AIM OF THE TASK:
Below is a listing; restate from it, character for character, the lines beginning at the line holding "green rectangle: (107, 154)" and ending at the line holding "red arrow: (33, 100) -> (36, 136), moved", both included.

── WORKING DATA ──

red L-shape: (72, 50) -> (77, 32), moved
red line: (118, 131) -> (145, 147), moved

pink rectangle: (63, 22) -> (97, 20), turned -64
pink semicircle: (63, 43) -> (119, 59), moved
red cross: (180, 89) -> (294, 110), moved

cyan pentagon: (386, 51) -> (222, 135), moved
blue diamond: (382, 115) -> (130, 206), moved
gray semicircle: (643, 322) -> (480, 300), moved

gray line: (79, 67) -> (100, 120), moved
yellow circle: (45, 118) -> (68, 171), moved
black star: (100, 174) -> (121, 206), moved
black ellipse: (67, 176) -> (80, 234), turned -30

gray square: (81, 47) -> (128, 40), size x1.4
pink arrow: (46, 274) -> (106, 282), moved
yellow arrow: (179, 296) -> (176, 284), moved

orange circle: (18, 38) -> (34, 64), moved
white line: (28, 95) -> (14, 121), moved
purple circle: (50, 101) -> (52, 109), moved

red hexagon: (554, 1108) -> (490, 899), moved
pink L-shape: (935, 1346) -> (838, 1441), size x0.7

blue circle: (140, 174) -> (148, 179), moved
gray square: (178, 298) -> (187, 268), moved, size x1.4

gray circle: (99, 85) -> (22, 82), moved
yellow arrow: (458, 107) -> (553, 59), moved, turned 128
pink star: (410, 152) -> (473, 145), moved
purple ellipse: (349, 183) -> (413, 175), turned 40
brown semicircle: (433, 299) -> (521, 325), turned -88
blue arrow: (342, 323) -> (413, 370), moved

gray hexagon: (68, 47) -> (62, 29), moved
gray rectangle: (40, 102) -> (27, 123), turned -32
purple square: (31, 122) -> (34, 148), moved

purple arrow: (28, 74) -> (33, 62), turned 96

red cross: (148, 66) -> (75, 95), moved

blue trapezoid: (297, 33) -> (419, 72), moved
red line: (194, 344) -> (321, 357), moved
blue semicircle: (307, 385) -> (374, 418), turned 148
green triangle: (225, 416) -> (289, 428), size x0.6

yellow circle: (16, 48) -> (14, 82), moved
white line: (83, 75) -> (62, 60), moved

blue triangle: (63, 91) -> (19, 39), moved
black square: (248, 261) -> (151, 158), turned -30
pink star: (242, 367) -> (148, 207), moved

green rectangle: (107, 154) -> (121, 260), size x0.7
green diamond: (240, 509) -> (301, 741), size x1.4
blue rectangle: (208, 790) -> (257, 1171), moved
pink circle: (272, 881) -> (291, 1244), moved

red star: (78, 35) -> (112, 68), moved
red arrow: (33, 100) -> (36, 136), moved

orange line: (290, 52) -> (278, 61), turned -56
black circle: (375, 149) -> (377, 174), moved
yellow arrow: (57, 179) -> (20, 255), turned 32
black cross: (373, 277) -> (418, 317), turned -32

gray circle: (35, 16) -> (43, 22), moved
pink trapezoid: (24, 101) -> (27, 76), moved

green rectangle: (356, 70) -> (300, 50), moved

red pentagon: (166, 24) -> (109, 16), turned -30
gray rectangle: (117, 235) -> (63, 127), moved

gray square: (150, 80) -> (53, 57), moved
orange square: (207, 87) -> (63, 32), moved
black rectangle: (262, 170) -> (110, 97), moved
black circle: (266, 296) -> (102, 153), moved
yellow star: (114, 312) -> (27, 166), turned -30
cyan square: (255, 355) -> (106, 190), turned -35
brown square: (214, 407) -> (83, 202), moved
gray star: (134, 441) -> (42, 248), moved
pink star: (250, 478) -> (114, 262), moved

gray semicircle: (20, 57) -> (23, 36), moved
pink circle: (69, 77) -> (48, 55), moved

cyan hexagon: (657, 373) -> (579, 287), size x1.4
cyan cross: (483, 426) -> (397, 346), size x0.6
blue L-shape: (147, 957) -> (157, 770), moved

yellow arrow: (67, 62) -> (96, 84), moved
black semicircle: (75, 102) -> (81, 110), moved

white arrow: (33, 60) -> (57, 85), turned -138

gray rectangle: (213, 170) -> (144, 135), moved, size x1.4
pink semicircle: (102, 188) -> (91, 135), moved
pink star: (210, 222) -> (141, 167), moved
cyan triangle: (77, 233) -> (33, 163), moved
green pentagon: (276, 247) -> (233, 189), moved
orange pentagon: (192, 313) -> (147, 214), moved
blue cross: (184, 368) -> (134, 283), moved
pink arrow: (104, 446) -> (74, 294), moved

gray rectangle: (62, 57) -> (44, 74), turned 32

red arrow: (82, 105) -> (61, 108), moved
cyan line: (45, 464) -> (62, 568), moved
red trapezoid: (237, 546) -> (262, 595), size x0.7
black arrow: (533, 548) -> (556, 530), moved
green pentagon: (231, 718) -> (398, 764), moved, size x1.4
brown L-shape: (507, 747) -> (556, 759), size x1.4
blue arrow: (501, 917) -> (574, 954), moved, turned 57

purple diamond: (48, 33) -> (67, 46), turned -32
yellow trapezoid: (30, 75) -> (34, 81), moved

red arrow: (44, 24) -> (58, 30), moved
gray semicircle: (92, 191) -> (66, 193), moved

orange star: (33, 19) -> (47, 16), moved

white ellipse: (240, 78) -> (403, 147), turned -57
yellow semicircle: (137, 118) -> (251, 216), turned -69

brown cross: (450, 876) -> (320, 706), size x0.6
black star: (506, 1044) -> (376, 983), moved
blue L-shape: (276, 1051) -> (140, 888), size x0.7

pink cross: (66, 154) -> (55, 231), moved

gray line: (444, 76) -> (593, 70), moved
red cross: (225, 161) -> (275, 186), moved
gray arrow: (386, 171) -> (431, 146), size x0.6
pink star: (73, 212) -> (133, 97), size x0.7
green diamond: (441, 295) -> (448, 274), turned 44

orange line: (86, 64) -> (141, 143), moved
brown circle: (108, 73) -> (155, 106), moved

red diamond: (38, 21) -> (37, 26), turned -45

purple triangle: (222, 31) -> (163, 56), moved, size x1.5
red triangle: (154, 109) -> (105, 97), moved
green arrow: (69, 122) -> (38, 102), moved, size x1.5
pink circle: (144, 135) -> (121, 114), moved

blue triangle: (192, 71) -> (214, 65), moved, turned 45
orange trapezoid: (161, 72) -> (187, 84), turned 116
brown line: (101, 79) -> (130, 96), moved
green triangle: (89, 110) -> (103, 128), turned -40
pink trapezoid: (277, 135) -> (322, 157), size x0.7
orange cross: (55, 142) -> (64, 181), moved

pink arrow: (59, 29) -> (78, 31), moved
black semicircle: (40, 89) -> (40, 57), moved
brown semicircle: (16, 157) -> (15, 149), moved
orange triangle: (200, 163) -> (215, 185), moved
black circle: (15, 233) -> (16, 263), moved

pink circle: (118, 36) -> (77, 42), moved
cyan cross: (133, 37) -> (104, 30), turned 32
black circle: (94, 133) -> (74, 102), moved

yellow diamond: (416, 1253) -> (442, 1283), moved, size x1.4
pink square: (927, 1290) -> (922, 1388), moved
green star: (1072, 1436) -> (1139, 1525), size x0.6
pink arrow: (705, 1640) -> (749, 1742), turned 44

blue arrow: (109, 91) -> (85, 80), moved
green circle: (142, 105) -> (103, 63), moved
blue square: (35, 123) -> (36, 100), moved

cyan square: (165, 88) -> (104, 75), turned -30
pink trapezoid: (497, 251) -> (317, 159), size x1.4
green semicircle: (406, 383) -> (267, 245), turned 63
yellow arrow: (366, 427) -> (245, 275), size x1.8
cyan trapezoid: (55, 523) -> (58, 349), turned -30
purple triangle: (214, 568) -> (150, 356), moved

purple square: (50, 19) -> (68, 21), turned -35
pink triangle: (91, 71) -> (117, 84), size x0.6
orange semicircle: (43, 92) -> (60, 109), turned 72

───

RESULT FOR THIS EXERCISE:
green rectangle: (107, 154) -> (121, 260), size x0.7
green diamond: (240, 509) -> (301, 741), size x1.4
blue rectangle: (208, 790) -> (257, 1171), moved
pink circle: (272, 881) -> (291, 1244), moved

red star: (78, 35) -> (112, 68), moved
red arrow: (33, 100) -> (36, 136), moved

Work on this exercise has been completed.